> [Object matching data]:
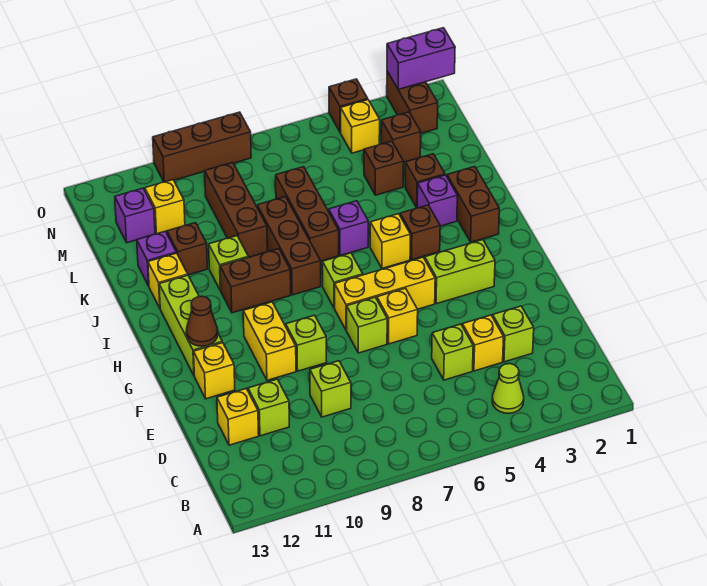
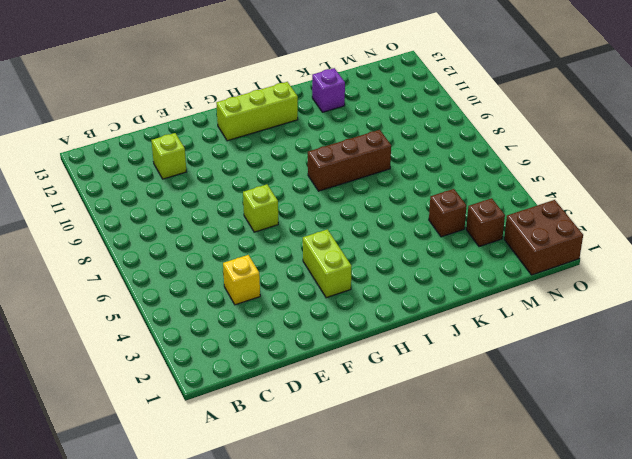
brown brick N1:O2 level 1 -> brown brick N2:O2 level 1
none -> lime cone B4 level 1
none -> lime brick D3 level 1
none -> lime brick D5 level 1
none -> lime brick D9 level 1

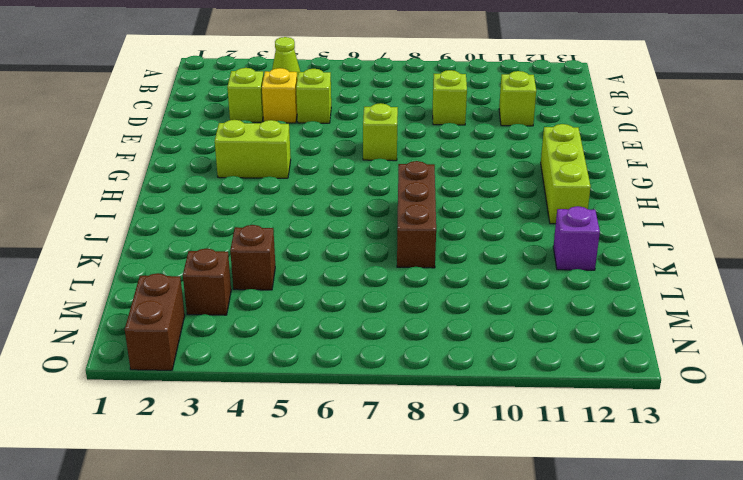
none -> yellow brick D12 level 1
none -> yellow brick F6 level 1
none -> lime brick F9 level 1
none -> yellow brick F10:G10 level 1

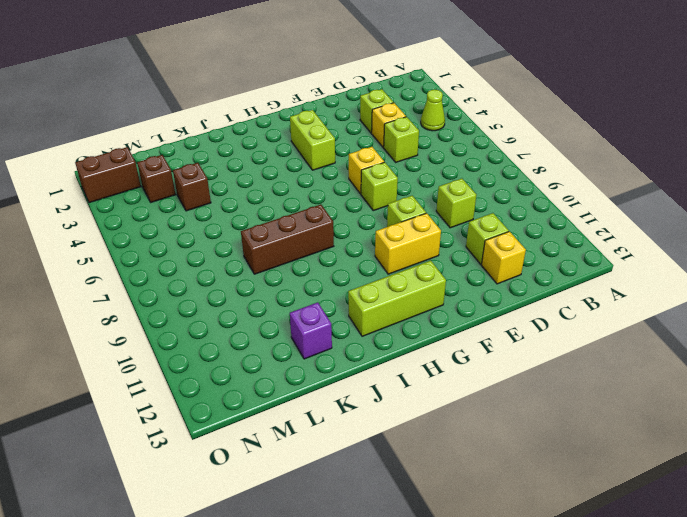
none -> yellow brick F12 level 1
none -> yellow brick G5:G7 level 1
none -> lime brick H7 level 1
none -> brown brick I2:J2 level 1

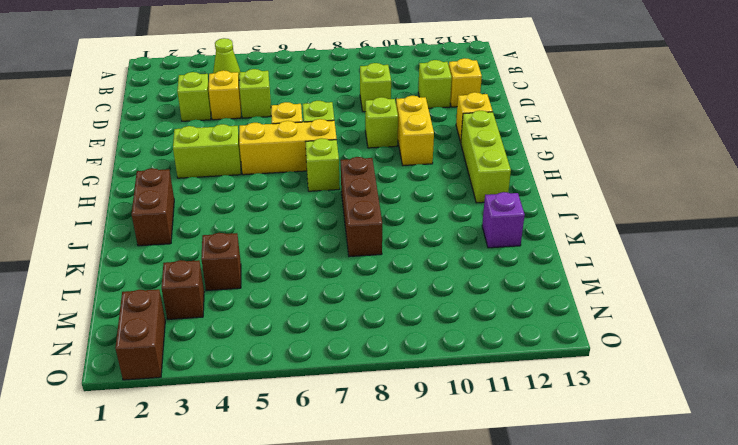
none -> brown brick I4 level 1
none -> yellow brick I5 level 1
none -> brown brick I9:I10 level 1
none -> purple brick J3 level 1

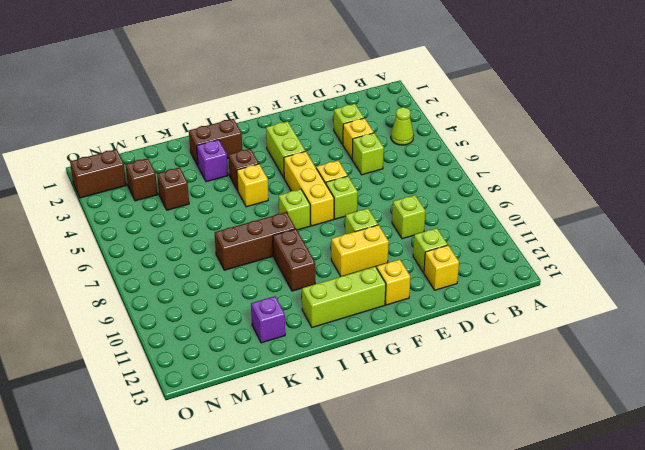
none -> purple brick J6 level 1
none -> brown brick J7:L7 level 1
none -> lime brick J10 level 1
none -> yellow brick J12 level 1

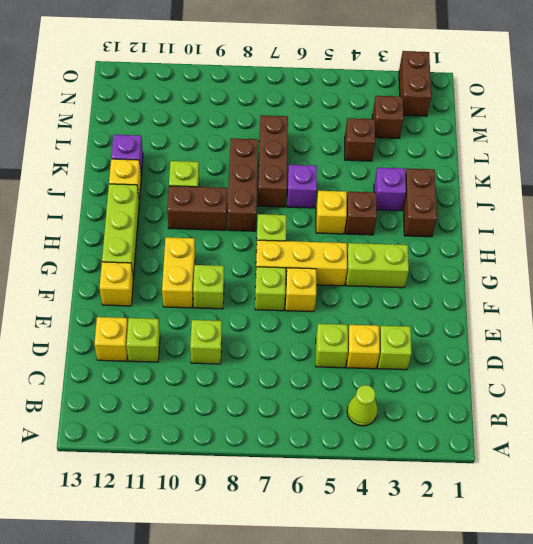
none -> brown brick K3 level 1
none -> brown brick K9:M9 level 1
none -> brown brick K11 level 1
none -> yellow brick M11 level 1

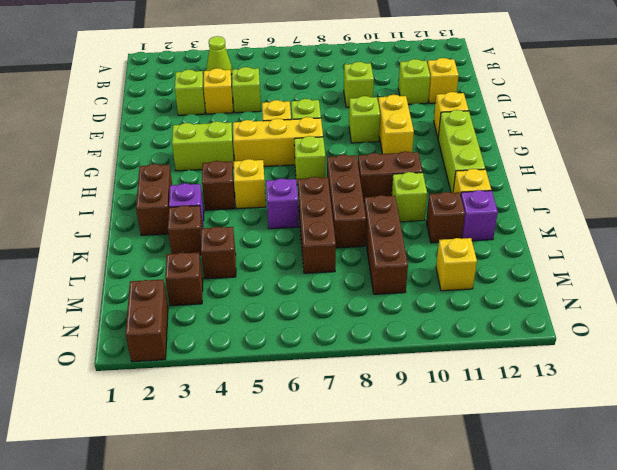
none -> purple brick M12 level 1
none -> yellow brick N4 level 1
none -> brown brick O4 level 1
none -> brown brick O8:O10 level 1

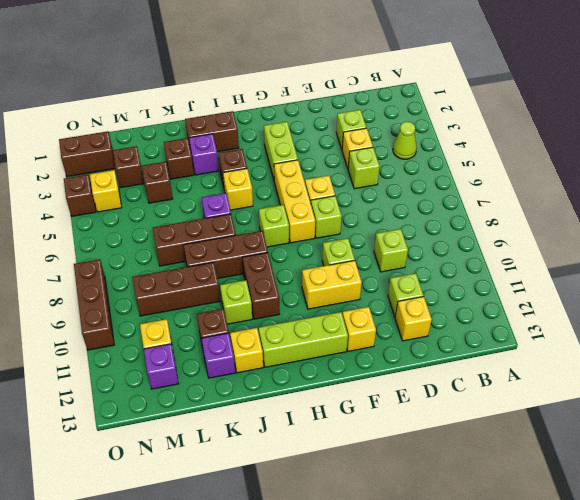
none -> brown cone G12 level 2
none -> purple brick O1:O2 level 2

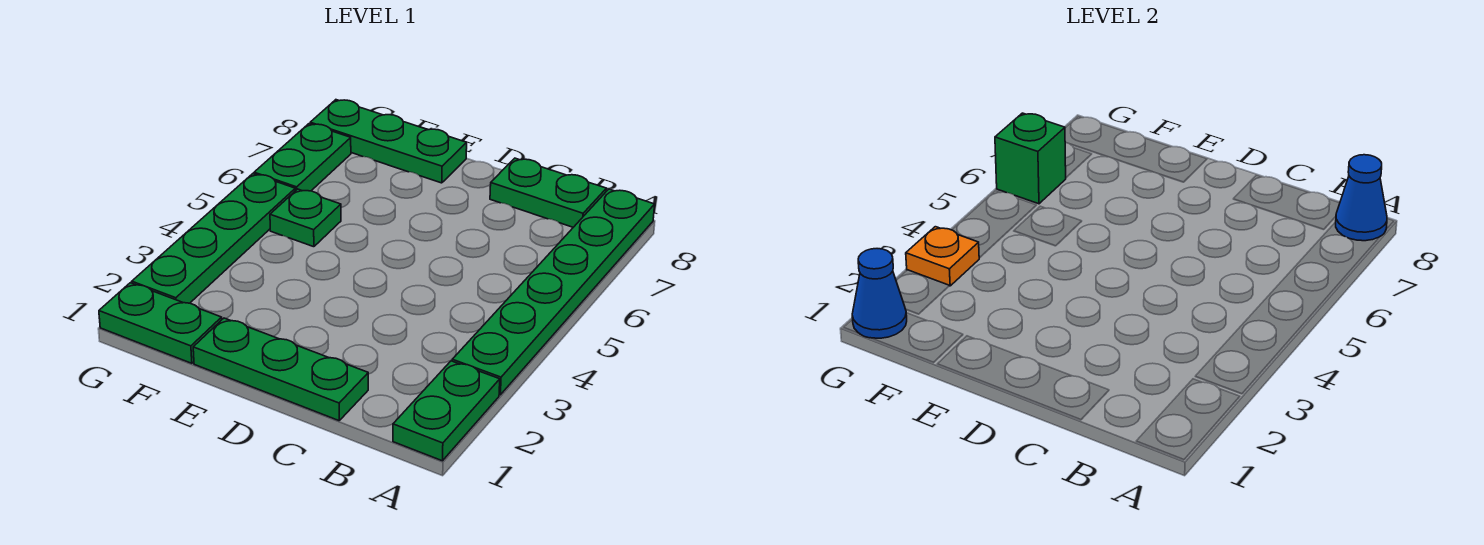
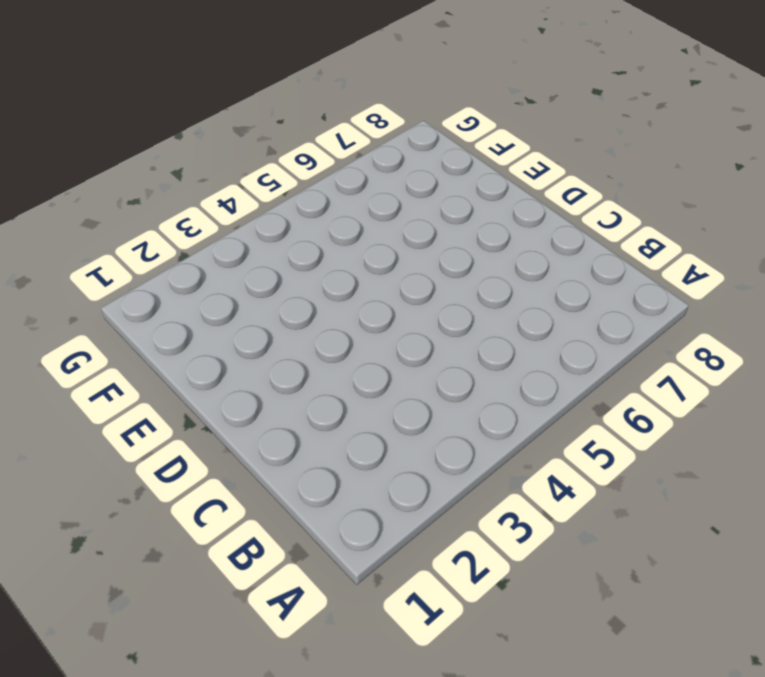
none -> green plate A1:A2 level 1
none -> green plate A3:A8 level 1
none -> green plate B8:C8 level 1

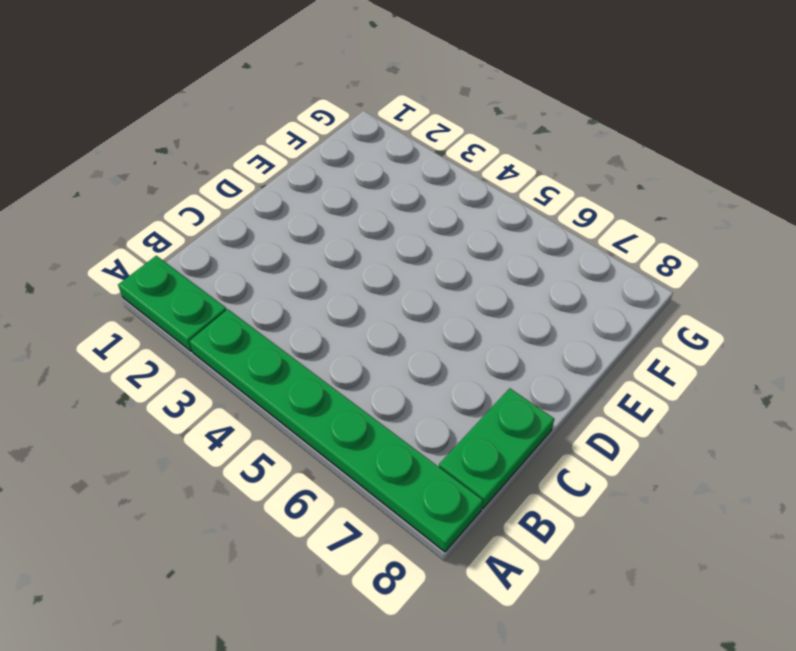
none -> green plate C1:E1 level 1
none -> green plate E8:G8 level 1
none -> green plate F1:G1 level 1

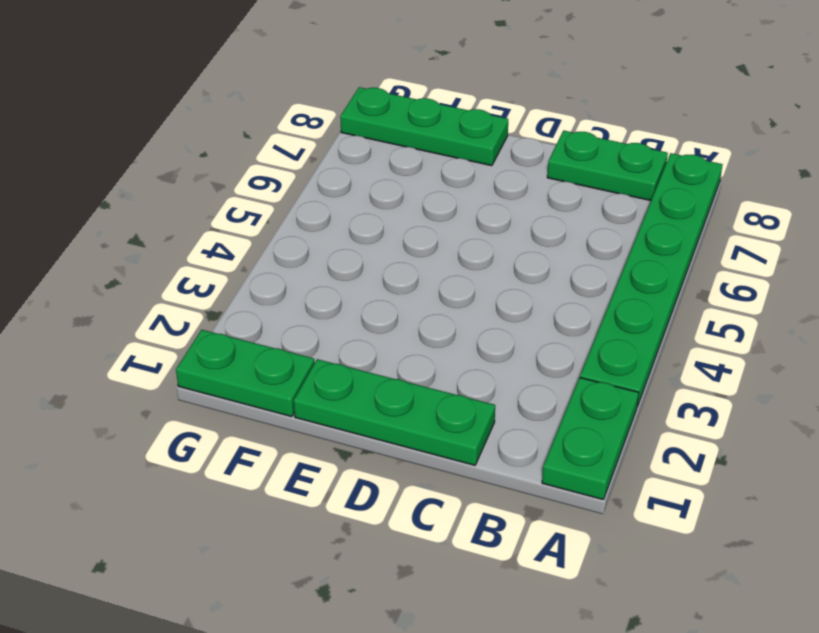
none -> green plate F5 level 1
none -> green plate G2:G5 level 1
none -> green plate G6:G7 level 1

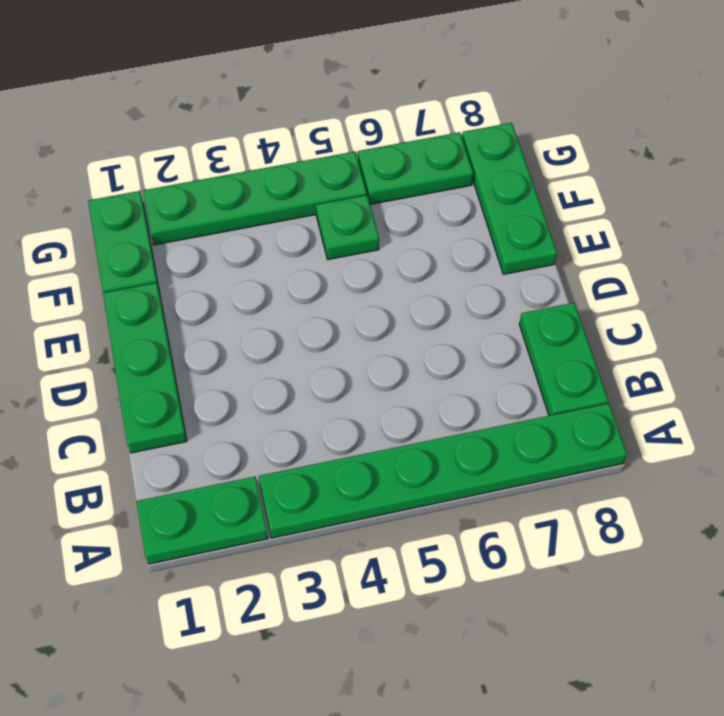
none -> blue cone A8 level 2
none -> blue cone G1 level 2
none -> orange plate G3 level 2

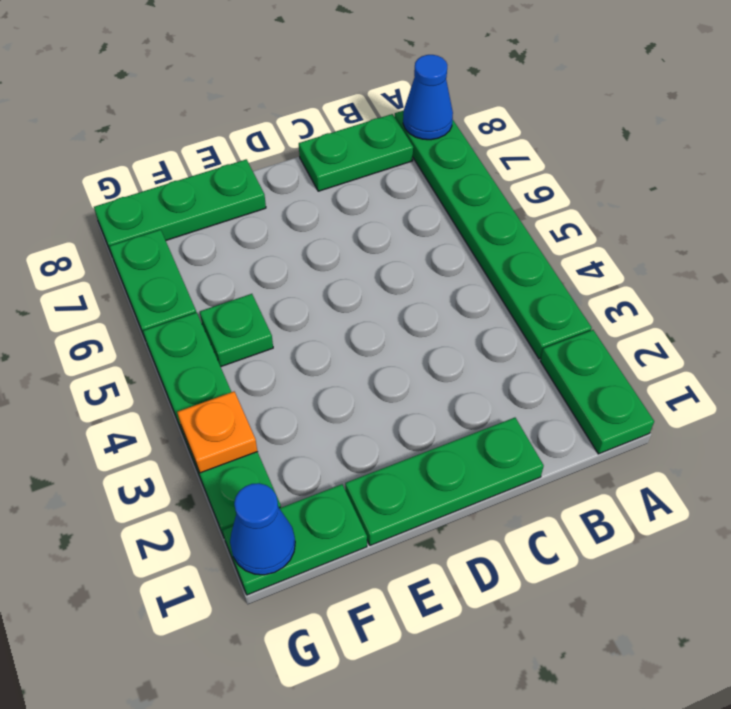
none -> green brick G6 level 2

> [EXERCISE OBJECTIVE]: The lines from the one holding "none -> yellow brick M11 level 1" through the end of the entries are to be transcribed exactly, both ends included, with the pictures left out.

> [TASK ANSWER]:
none -> yellow brick M11 level 1

none -> purple brick M12 level 1
none -> yellow brick N4 level 1
none -> brown brick O4 level 1
none -> brown brick O8:O10 level 1

none -> brown cone G12 level 2
none -> purple brick O1:O2 level 2

none -> green plate A1:A2 level 1
none -> green plate A3:A8 level 1
none -> green plate B8:C8 level 1

none -> green plate C1:E1 level 1
none -> green plate E8:G8 level 1
none -> green plate F1:G1 level 1

none -> green plate F5 level 1
none -> green plate G2:G5 level 1
none -> green plate G6:G7 level 1

none -> blue cone A8 level 2
none -> blue cone G1 level 2
none -> orange plate G3 level 2

none -> green brick G6 level 2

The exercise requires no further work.